_TASK INSTRUCTIONS_
A bare number is the expected answer: the count of lines in the records that contain the word "went".

_DATA FOR THIS TASK_

<<<<

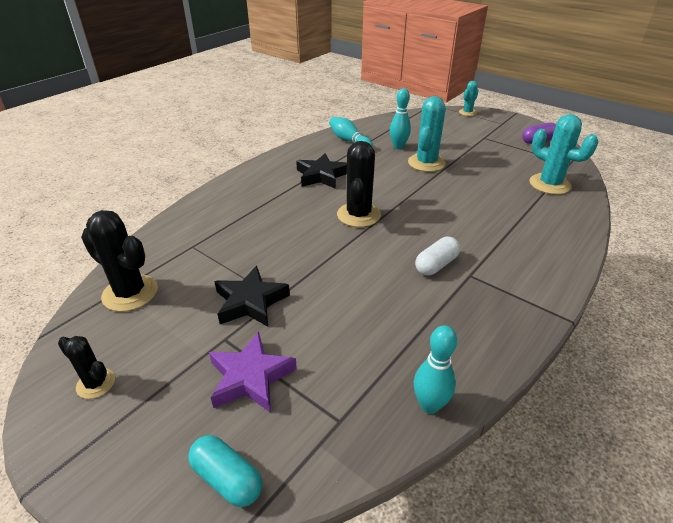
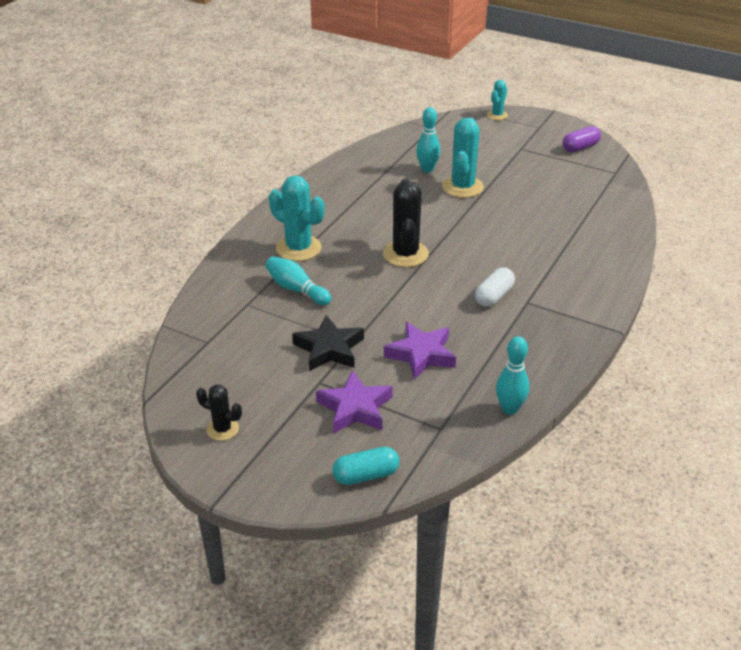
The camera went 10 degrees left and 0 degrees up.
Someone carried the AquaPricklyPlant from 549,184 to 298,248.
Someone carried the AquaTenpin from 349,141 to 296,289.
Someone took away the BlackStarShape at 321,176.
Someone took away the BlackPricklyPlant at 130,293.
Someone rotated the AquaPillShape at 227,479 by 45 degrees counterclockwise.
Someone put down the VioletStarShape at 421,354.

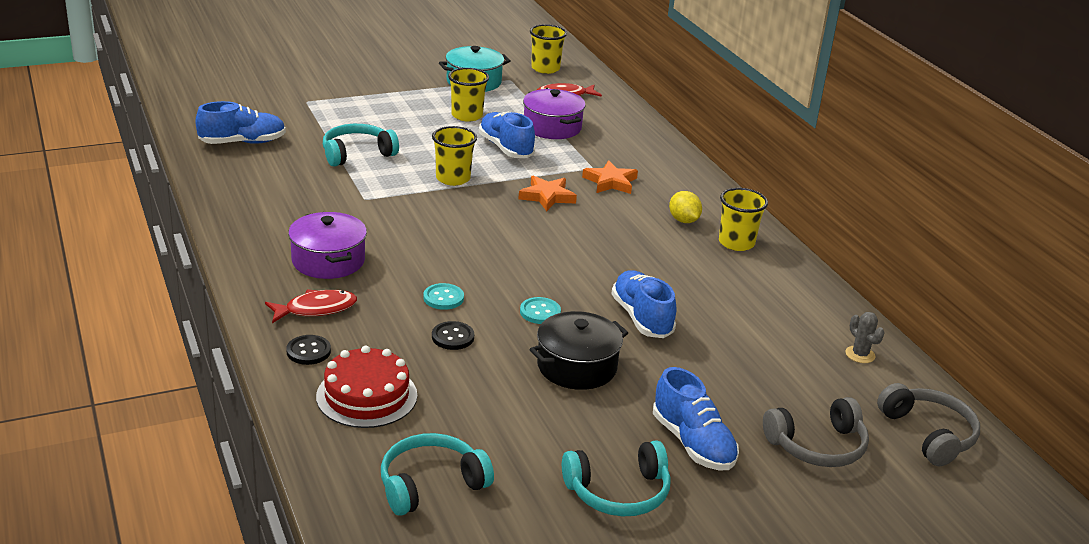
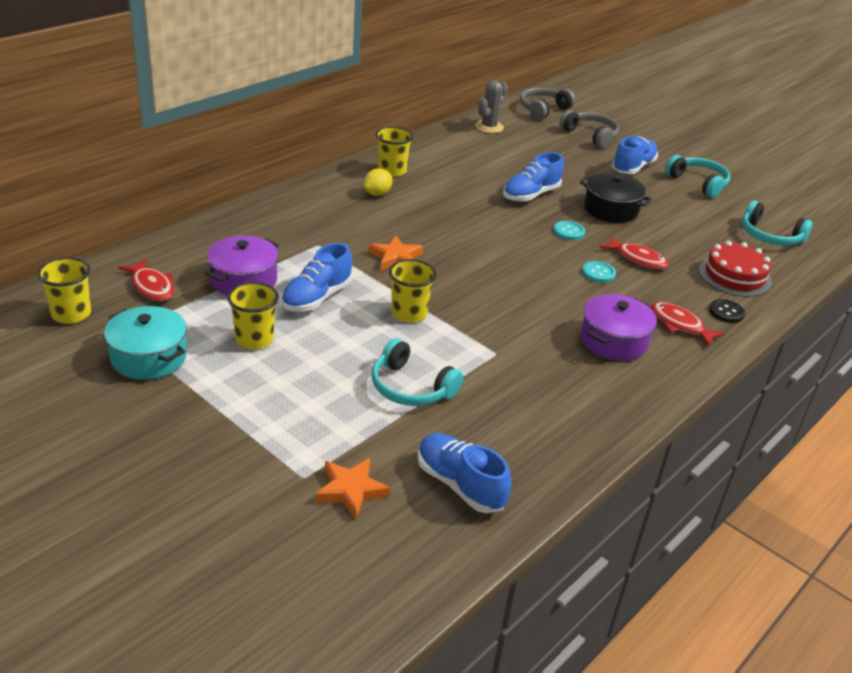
The camera went 115 degrees left and 5 degrees up.
Someone carried the BrightOrangeStarShape from 610,182 to 350,490.
Someone scaled the GrayPricklyPlant at 860,355 by 1.53.
Someone swapped the BlackButton at 453,337 for the CrimsonFishFigure at 637,259.

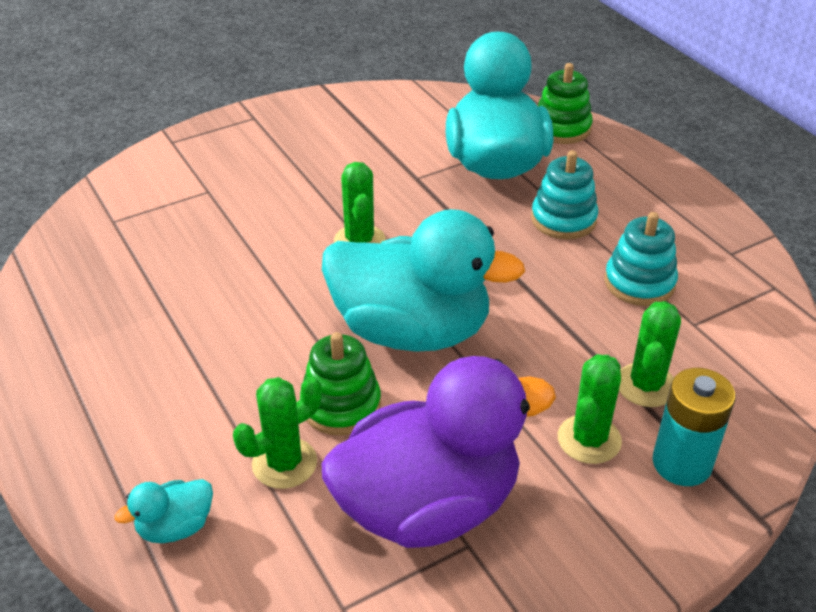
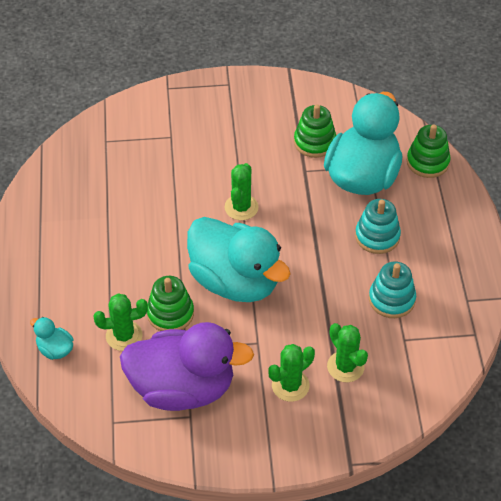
The camera went 25 degrees right and 10 degrees up.
Someone rotated the LeafGreenPricklyPlant at 646,385 by 75 degrees counterclockwise.
Someone took away the AquaAaBattery at 681,463.
Someone rotated the AquaDuck at 175,527 by 45 degrees clockwise.
Someone put down the LeafGreenStackingRings at 314,142.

>>>>

_EXERCISE RESPONSE_
3